=== Task data ===

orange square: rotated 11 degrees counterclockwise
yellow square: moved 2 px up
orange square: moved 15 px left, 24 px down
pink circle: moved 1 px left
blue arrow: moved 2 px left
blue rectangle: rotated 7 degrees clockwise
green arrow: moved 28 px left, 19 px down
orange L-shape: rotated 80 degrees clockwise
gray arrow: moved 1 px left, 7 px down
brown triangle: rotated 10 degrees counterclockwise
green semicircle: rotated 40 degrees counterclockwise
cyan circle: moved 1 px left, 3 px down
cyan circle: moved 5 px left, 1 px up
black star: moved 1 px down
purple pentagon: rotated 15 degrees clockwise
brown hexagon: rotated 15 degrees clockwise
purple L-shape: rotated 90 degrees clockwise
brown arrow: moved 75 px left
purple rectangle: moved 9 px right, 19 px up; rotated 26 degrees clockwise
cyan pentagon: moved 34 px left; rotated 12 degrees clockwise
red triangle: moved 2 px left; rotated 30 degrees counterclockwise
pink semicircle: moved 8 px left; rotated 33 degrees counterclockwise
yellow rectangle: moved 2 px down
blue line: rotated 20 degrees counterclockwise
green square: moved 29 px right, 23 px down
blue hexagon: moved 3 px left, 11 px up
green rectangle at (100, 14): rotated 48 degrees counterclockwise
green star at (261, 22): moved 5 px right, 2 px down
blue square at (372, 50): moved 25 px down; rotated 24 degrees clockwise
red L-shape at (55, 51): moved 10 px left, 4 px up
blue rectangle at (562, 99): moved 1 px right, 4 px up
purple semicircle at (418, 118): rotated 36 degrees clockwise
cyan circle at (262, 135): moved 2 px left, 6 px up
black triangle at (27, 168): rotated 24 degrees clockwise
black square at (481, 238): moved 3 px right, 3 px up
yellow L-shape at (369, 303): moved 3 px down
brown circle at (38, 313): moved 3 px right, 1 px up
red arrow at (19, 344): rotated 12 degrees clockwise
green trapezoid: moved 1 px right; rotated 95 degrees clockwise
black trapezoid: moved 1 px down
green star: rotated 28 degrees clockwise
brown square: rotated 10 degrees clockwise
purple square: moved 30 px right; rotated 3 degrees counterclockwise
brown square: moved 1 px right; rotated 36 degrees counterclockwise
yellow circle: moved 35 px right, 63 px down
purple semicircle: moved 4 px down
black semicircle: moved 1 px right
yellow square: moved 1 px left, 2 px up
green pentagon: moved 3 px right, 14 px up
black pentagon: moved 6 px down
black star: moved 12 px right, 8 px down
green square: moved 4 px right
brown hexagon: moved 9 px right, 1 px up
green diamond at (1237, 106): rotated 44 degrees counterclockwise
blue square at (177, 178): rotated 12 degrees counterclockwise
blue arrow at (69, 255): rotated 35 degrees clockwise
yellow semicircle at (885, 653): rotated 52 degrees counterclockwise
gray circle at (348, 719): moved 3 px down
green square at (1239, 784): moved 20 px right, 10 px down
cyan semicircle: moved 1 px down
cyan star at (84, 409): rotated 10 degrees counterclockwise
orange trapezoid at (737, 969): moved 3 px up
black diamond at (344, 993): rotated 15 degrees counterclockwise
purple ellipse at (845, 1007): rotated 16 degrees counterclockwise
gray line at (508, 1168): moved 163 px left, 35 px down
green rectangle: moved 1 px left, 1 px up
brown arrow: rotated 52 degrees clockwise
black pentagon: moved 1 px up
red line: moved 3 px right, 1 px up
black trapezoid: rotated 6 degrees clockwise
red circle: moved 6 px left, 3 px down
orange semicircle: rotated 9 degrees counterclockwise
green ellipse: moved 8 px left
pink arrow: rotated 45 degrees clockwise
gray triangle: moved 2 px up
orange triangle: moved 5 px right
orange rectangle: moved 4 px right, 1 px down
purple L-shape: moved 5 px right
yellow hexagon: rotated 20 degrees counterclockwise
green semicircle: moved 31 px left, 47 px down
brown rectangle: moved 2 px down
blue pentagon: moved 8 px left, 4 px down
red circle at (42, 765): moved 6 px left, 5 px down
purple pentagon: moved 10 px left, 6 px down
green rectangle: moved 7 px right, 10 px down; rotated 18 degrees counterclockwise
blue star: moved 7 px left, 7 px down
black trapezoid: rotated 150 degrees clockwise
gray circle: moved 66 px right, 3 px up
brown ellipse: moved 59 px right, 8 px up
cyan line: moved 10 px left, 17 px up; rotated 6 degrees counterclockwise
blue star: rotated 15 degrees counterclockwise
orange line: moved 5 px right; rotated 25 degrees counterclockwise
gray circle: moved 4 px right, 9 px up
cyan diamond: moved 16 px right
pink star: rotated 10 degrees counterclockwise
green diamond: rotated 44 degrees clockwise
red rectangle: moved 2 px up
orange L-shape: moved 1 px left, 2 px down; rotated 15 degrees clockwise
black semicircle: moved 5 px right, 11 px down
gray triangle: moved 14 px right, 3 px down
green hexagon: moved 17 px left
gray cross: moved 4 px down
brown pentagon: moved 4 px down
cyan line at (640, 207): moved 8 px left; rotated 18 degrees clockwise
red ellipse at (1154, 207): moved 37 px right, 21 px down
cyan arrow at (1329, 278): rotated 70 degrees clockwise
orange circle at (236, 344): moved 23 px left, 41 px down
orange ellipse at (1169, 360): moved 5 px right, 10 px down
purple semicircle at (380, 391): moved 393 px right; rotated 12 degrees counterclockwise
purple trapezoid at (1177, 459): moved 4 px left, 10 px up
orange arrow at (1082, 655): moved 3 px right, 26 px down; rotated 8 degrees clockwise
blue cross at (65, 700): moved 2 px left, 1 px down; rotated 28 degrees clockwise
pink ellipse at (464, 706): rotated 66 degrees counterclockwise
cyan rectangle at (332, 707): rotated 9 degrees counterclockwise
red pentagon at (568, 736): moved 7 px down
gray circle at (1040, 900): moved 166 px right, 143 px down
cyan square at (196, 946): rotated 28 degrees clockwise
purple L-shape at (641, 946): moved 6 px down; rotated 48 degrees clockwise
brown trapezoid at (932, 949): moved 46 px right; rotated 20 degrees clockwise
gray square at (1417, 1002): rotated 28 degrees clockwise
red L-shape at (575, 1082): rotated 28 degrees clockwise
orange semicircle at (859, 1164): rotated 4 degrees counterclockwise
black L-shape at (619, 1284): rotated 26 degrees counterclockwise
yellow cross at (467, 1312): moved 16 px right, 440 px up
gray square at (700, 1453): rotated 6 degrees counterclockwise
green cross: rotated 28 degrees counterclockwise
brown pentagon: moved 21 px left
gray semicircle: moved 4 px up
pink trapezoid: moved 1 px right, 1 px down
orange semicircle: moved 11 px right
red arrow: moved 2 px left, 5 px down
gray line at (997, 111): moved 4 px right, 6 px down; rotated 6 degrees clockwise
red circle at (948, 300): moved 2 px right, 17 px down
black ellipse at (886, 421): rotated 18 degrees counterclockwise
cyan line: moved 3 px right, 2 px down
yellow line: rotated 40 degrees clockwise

=== Task directions ===
Reproduce every record above exactly as it appears.

=== Reply to the task ===
orange square: rotated 11 degrees counterclockwise
yellow square: moved 2 px up
orange square: moved 15 px left, 24 px down
pink circle: moved 1 px left
blue arrow: moved 2 px left
blue rectangle: rotated 7 degrees clockwise
green arrow: moved 28 px left, 19 px down
orange L-shape: rotated 80 degrees clockwise
gray arrow: moved 1 px left, 7 px down
brown triangle: rotated 10 degrees counterclockwise
green semicircle: rotated 40 degrees counterclockwise
cyan circle: moved 1 px left, 3 px down
cyan circle: moved 5 px left, 1 px up
black star: moved 1 px down
purple pentagon: rotated 15 degrees clockwise
brown hexagon: rotated 15 degrees clockwise
purple L-shape: rotated 90 degrees clockwise
brown arrow: moved 75 px left
purple rectangle: moved 9 px right, 19 px up; rotated 26 degrees clockwise
cyan pentagon: moved 34 px left; rotated 12 degrees clockwise
red triangle: moved 2 px left; rotated 30 degrees counterclockwise
pink semicircle: moved 8 px left; rotated 33 degrees counterclockwise
yellow rectangle: moved 2 px down
blue line: rotated 20 degrees counterclockwise
green square: moved 29 px right, 23 px down
blue hexagon: moved 3 px left, 11 px up
green rectangle at (100, 14): rotated 48 degrees counterclockwise
green star at (261, 22): moved 5 px right, 2 px down
blue square at (372, 50): moved 25 px down; rotated 24 degrees clockwise
red L-shape at (55, 51): moved 10 px left, 4 px up
blue rectangle at (562, 99): moved 1 px right, 4 px up
purple semicircle at (418, 118): rotated 36 degrees clockwise
cyan circle at (262, 135): moved 2 px left, 6 px up
black triangle at (27, 168): rotated 24 degrees clockwise
black square at (481, 238): moved 3 px right, 3 px up
yellow L-shape at (369, 303): moved 3 px down
brown circle at (38, 313): moved 3 px right, 1 px up
red arrow at (19, 344): rotated 12 degrees clockwise
green trapezoid: moved 1 px right; rotated 95 degrees clockwise
black trapezoid: moved 1 px down
green star: rotated 28 degrees clockwise
brown square: rotated 10 degrees clockwise
purple square: moved 30 px right; rotated 3 degrees counterclockwise
brown square: moved 1 px right; rotated 36 degrees counterclockwise
yellow circle: moved 35 px right, 63 px down
purple semicircle: moved 4 px down
black semicircle: moved 1 px right
yellow square: moved 1 px left, 2 px up
green pentagon: moved 3 px right, 14 px up
black pentagon: moved 6 px down
black star: moved 12 px right, 8 px down
green square: moved 4 px right
brown hexagon: moved 9 px right, 1 px up
green diamond at (1237, 106): rotated 44 degrees counterclockwise
blue square at (177, 178): rotated 12 degrees counterclockwise
blue arrow at (69, 255): rotated 35 degrees clockwise
yellow semicircle at (885, 653): rotated 52 degrees counterclockwise
gray circle at (348, 719): moved 3 px down
green square at (1239, 784): moved 20 px right, 10 px down
cyan semicircle: moved 1 px down
cyan star at (84, 409): rotated 10 degrees counterclockwise
orange trapezoid at (737, 969): moved 3 px up
black diamond at (344, 993): rotated 15 degrees counterclockwise
purple ellipse at (845, 1007): rotated 16 degrees counterclockwise
gray line at (508, 1168): moved 163 px left, 35 px down
green rectangle: moved 1 px left, 1 px up
brown arrow: rotated 52 degrees clockwise
black pentagon: moved 1 px up
red line: moved 3 px right, 1 px up
black trapezoid: rotated 6 degrees clockwise
red circle: moved 6 px left, 3 px down
orange semicircle: rotated 9 degrees counterclockwise
green ellipse: moved 8 px left
pink arrow: rotated 45 degrees clockwise
gray triangle: moved 2 px up
orange triangle: moved 5 px right
orange rectangle: moved 4 px right, 1 px down
purple L-shape: moved 5 px right
yellow hexagon: rotated 20 degrees counterclockwise
green semicircle: moved 31 px left, 47 px down
brown rectangle: moved 2 px down
blue pentagon: moved 8 px left, 4 px down
red circle at (42, 765): moved 6 px left, 5 px down
purple pentagon: moved 10 px left, 6 px down
green rectangle: moved 7 px right, 10 px down; rotated 18 degrees counterclockwise
blue star: moved 7 px left, 7 px down
black trapezoid: rotated 150 degrees clockwise
gray circle: moved 66 px right, 3 px up
brown ellipse: moved 59 px right, 8 px up
cyan line: moved 10 px left, 17 px up; rotated 6 degrees counterclockwise
blue star: rotated 15 degrees counterclockwise
orange line: moved 5 px right; rotated 25 degrees counterclockwise
gray circle: moved 4 px right, 9 px up
cyan diamond: moved 16 px right
pink star: rotated 10 degrees counterclockwise
green diamond: rotated 44 degrees clockwise
red rectangle: moved 2 px up
orange L-shape: moved 1 px left, 2 px down; rotated 15 degrees clockwise
black semicircle: moved 5 px right, 11 px down
gray triangle: moved 14 px right, 3 px down
green hexagon: moved 17 px left
gray cross: moved 4 px down
brown pentagon: moved 4 px down
cyan line at (640, 207): moved 8 px left; rotated 18 degrees clockwise
red ellipse at (1154, 207): moved 37 px right, 21 px down
cyan arrow at (1329, 278): rotated 70 degrees clockwise
orange circle at (236, 344): moved 23 px left, 41 px down
orange ellipse at (1169, 360): moved 5 px right, 10 px down
purple semicircle at (380, 391): moved 393 px right; rotated 12 degrees counterclockwise
purple trapezoid at (1177, 459): moved 4 px left, 10 px up
orange arrow at (1082, 655): moved 3 px right, 26 px down; rotated 8 degrees clockwise
blue cross at (65, 700): moved 2 px left, 1 px down; rotated 28 degrees clockwise
pink ellipse at (464, 706): rotated 66 degrees counterclockwise
cyan rectangle at (332, 707): rotated 9 degrees counterclockwise
red pentagon at (568, 736): moved 7 px down
gray circle at (1040, 900): moved 166 px right, 143 px down
cyan square at (196, 946): rotated 28 degrees clockwise
purple L-shape at (641, 946): moved 6 px down; rotated 48 degrees clockwise
brown trapezoid at (932, 949): moved 46 px right; rotated 20 degrees clockwise
gray square at (1417, 1002): rotated 28 degrees clockwise
red L-shape at (575, 1082): rotated 28 degrees clockwise
orange semicircle at (859, 1164): rotated 4 degrees counterclockwise
black L-shape at (619, 1284): rotated 26 degrees counterclockwise
yellow cross at (467, 1312): moved 16 px right, 440 px up
gray square at (700, 1453): rotated 6 degrees counterclockwise
green cross: rotated 28 degrees counterclockwise
brown pentagon: moved 21 px left
gray semicircle: moved 4 px up
pink trapezoid: moved 1 px right, 1 px down
orange semicircle: moved 11 px right
red arrow: moved 2 px left, 5 px down
gray line at (997, 111): moved 4 px right, 6 px down; rotated 6 degrees clockwise
red circle at (948, 300): moved 2 px right, 17 px down
black ellipse at (886, 421): rotated 18 degrees counterclockwise
cyan line: moved 3 px right, 2 px down
yellow line: rotated 40 degrees clockwise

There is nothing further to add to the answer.